• Task description
Copy out all of the data word for word. Omit every picture.

• Dataset extract
++++++++++

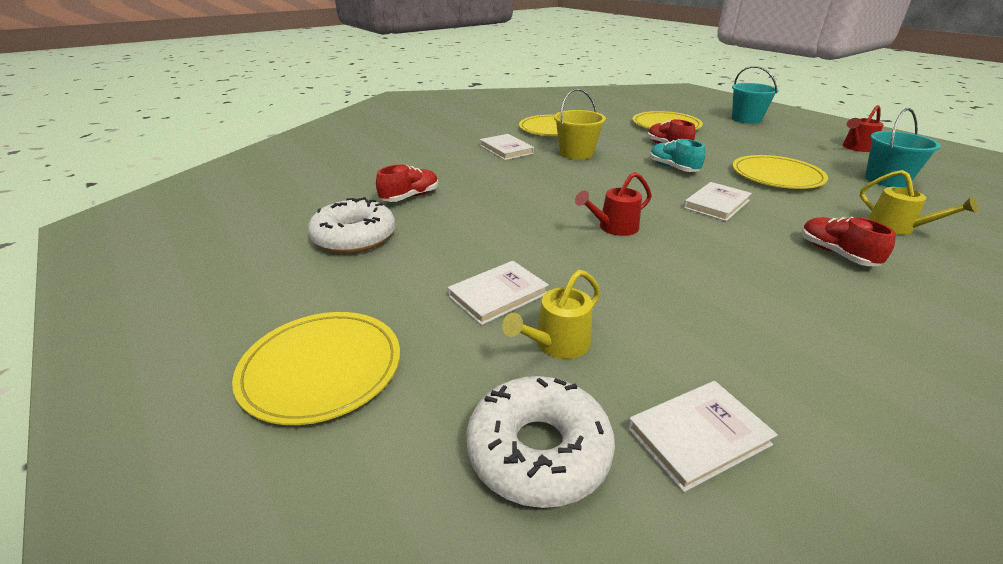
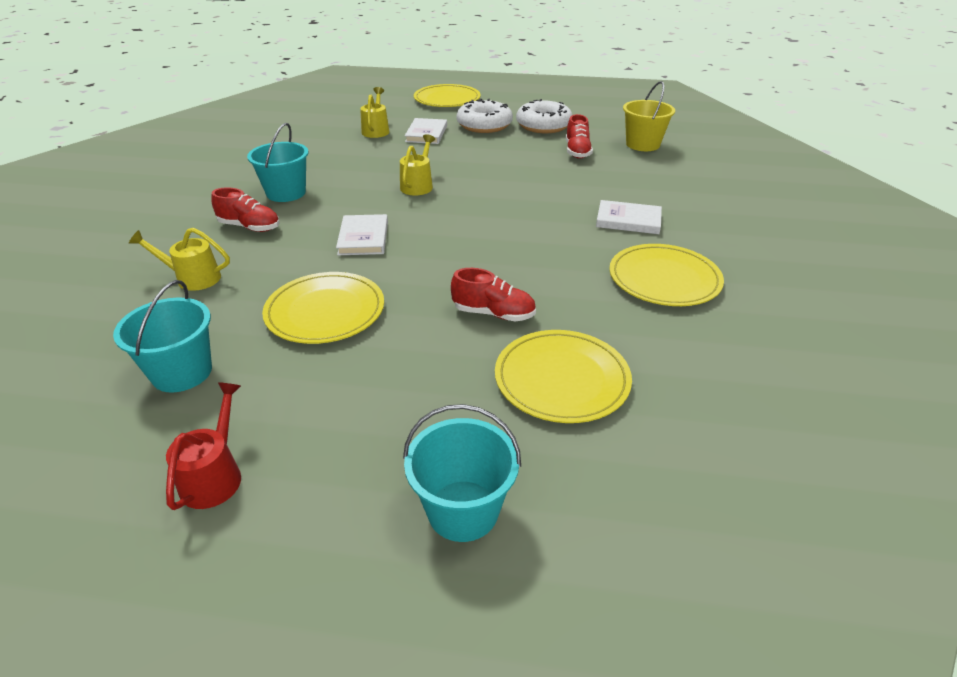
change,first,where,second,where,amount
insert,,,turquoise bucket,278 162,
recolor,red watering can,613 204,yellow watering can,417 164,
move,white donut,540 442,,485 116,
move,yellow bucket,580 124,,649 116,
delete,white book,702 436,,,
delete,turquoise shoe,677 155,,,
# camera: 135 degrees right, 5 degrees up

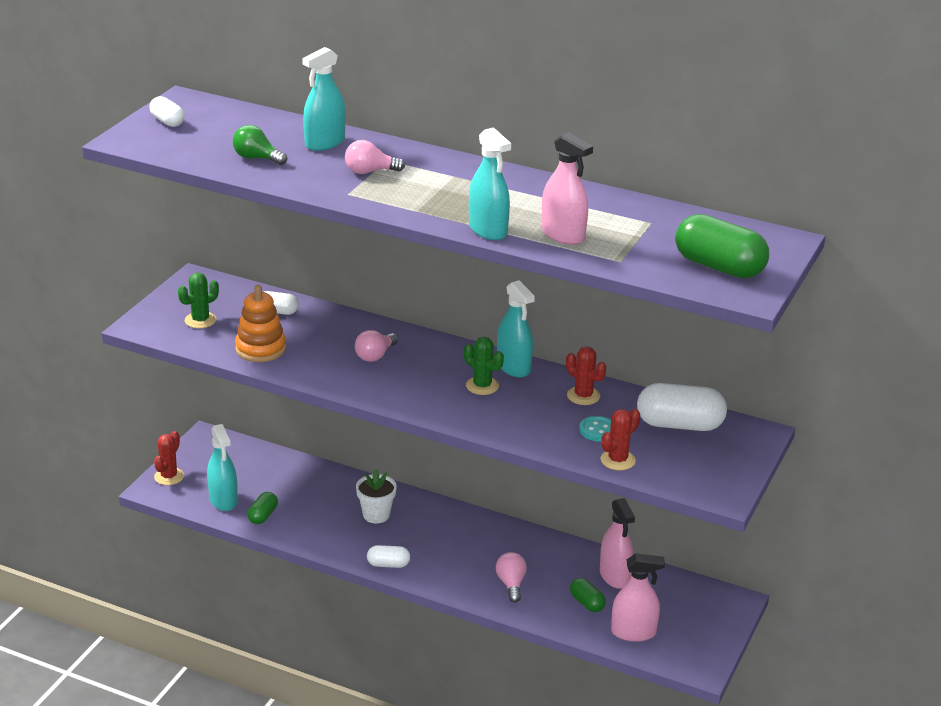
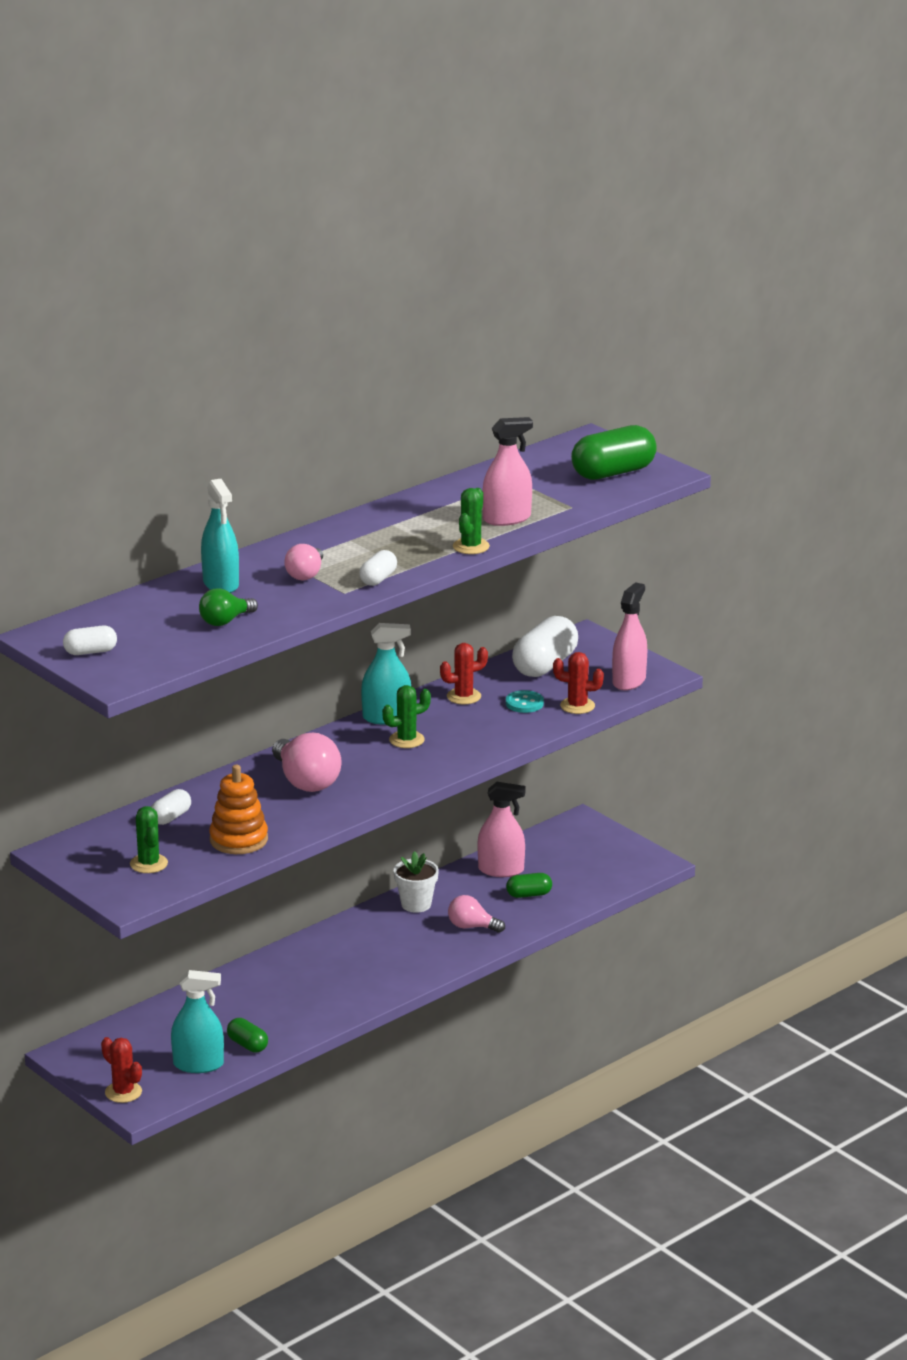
change,first,where,second,where,amount
resize,pink light bulb,376 346,,307 762,x1.67
move,white capsule,388 556,,378 568,
move,white flower pot,376 496,,416 882,
replace,turquoise spray bottle,490 183,green cactus,471 521,
rotate,red cactus,620 439,,578 683,60 degrees counterclockwise
move,pink spray bottle,638 597,,629 636,
# camera: 65 degrees left, 5 degrees down

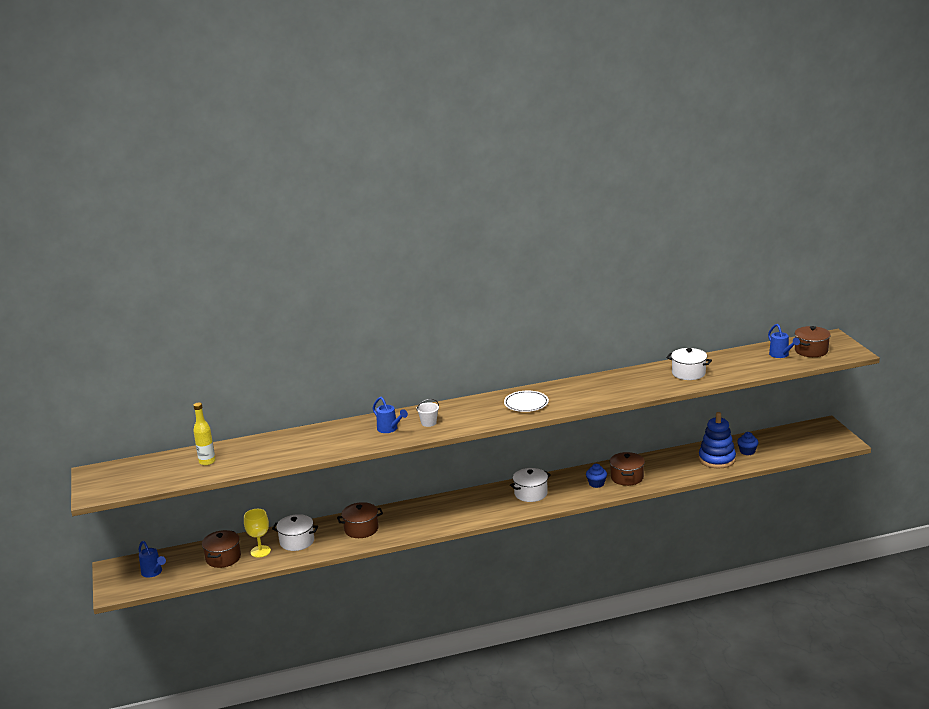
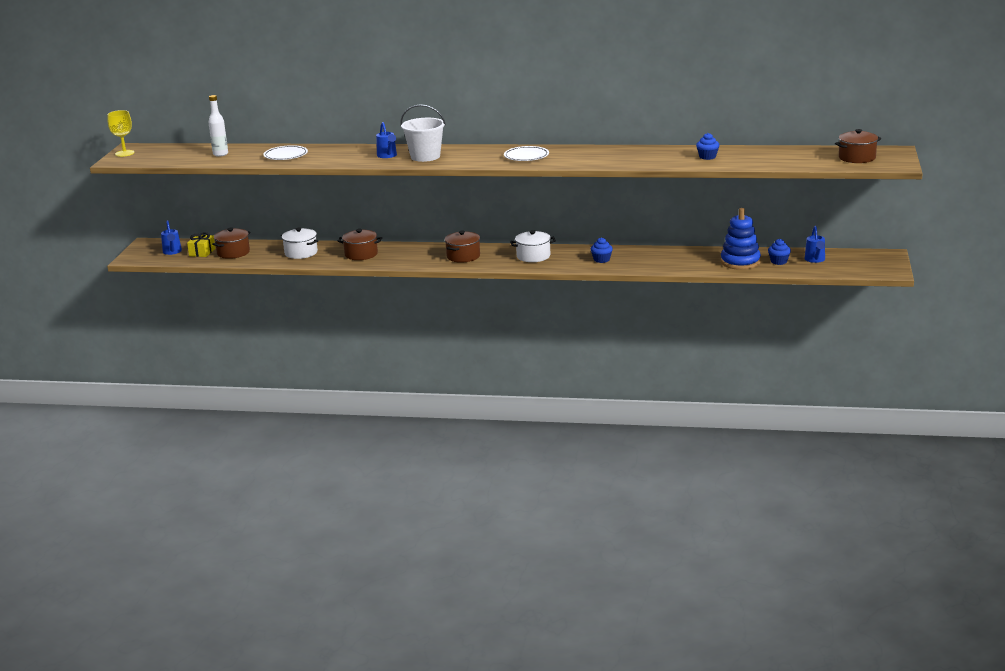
change,first,where,second,where,amount
move,yellow goblet,257 533,,121 133,
insert,,,yellow gift,201 244,
recolor,yellow bottle,204 434,white bottle,218 126,
insert,,,white plate,285 152,
resize,white bucket,427 413,,423 133,x1.98
move,brown pot,627 469,,462 247,
replace,white pot,689 364,blue cupcake,708 146,
move,blue watering can,784 341,,815 244,
# camera: 25 degrees right, 0 degrees up

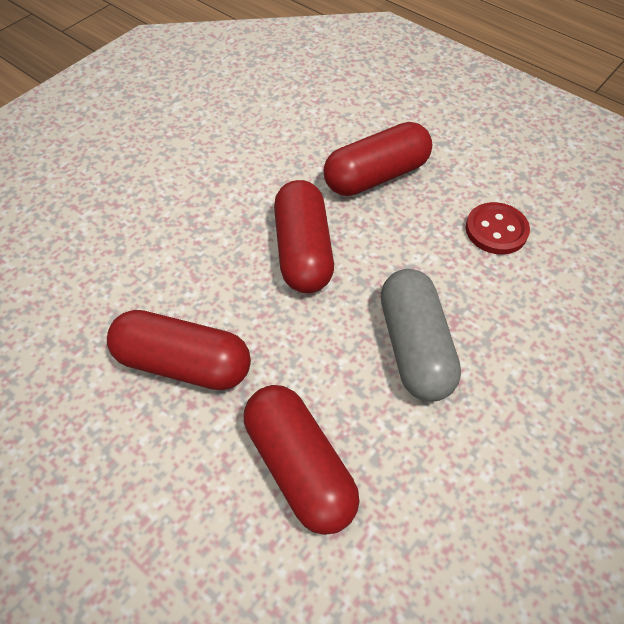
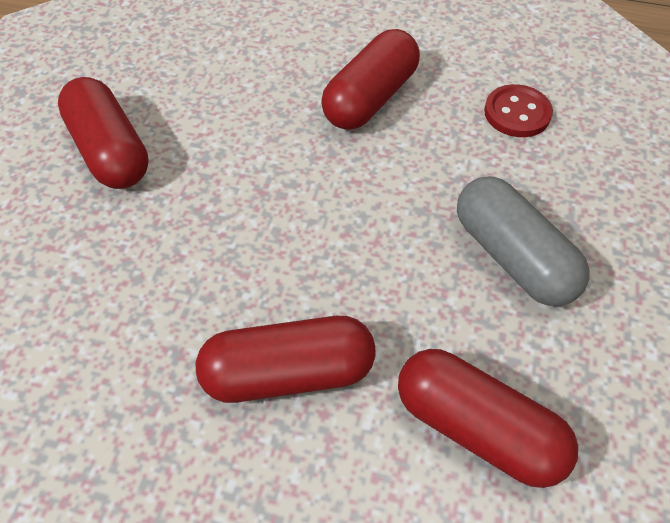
change,first,where,second,where,amount
move,red capsule,304 236,,103 133,
# camera: 25 degrees left, 0 degrees up

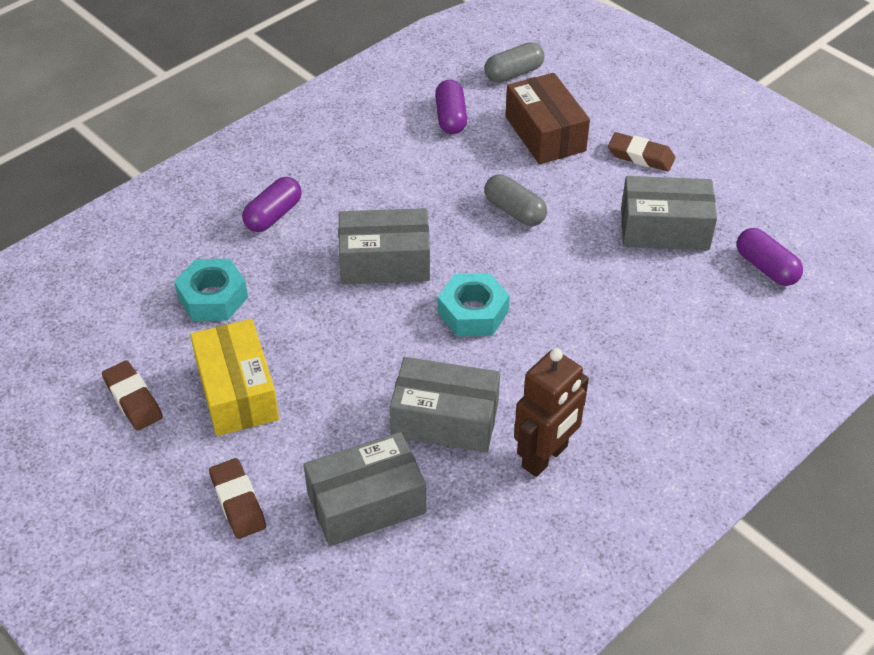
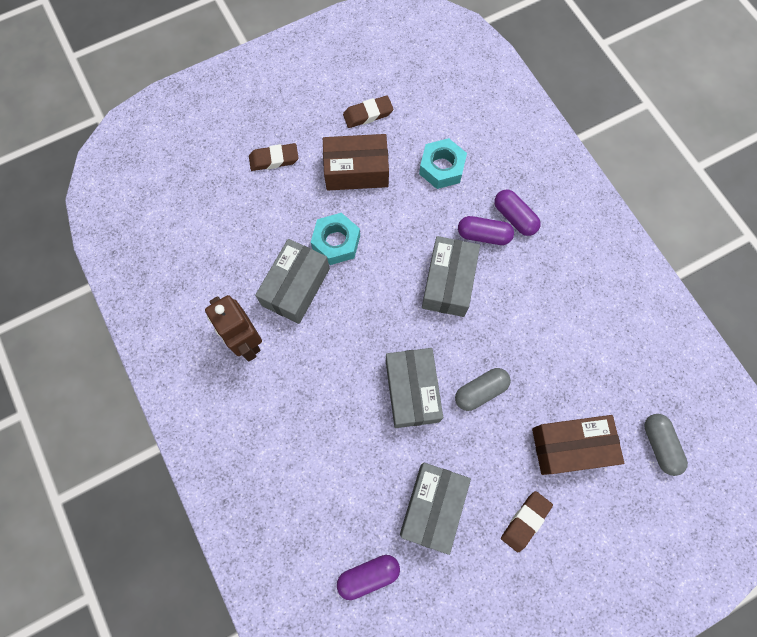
change,first,where,second,where,amount
move,turquoise nut,474 305,,335 239,
recolor,yellow box,234 377,brown box,356 162,
move,grey box,364 489,,414 388,
move,purple capsule,451 107,,486 230,
# camera: 105 degrees right, 25 degrees up

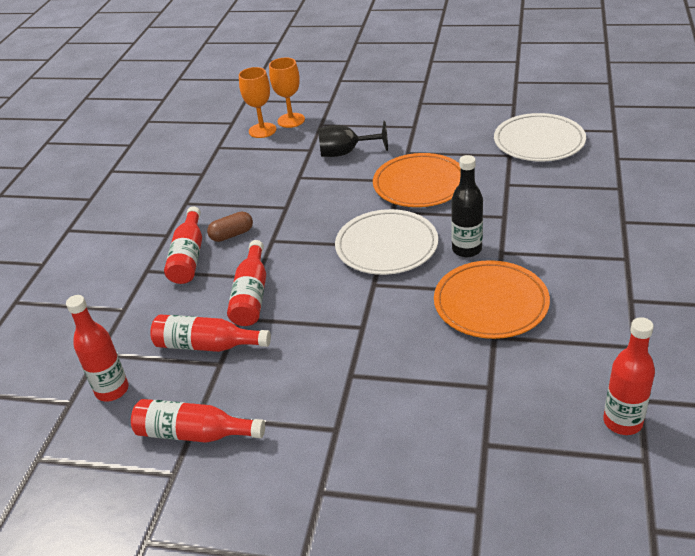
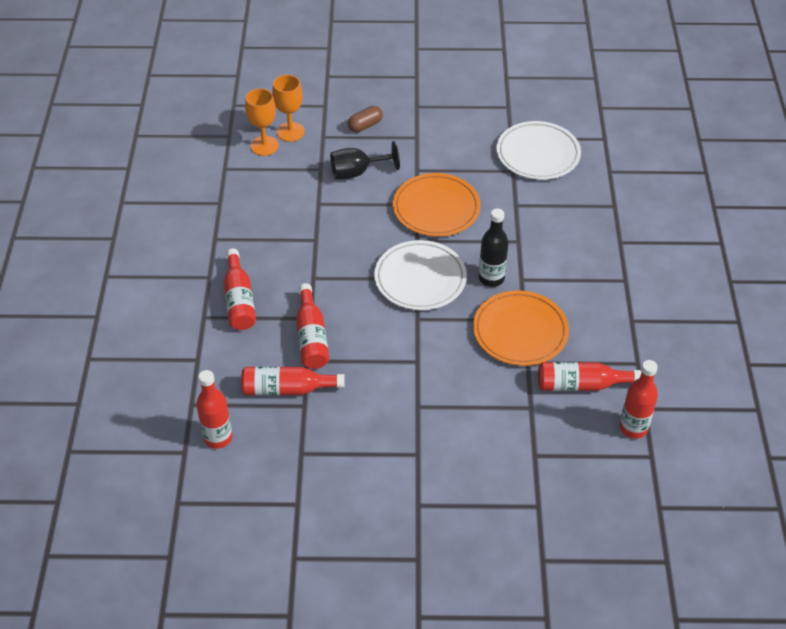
change,first,where,second,where,amount
move,brown capsule,230 226,,365 119,
move,red bottle,198 421,,589 376,
# camera: 15 degrees left, 10 degrees up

++++++++++

• Exercise response
change,first,where,second,where,amount
insert,,,turquoise bucket,278 162,
recolor,red watering can,613 204,yellow watering can,417 164,
move,white donut,540 442,,485 116,
move,yellow bucket,580 124,,649 116,
delete,white book,702 436,,,
delete,turquoise shoe,677 155,,,
# camera: 135 degrees right, 5 degrees up

change,first,where,second,where,amount
resize,pink light bulb,376 346,,307 762,x1.67
move,white capsule,388 556,,378 568,
move,white flower pot,376 496,,416 882,
replace,turquoise spray bottle,490 183,green cactus,471 521,
rotate,red cactus,620 439,,578 683,60 degrees counterclockwise
move,pink spray bottle,638 597,,629 636,
# camera: 65 degrees left, 5 degrees down

change,first,where,second,where,amount
move,yellow goblet,257 533,,121 133,
insert,,,yellow gift,201 244,
recolor,yellow bottle,204 434,white bottle,218 126,
insert,,,white plate,285 152,
resize,white bucket,427 413,,423 133,x1.98
move,brown pot,627 469,,462 247,
replace,white pot,689 364,blue cupcake,708 146,
move,blue watering can,784 341,,815 244,
# camera: 25 degrees right, 0 degrees up

change,first,where,second,where,amount
move,red capsule,304 236,,103 133,
# camera: 25 degrees left, 0 degrees up

change,first,where,second,where,amount
move,turquoise nut,474 305,,335 239,
recolor,yellow box,234 377,brown box,356 162,
move,grey box,364 489,,414 388,
move,purple capsule,451 107,,486 230,
# camera: 105 degrees right, 25 degrees up

change,first,where,second,where,amount
move,brown capsule,230 226,,365 119,
move,red bottle,198 421,,589 376,
# camera: 15 degrees left, 10 degrees up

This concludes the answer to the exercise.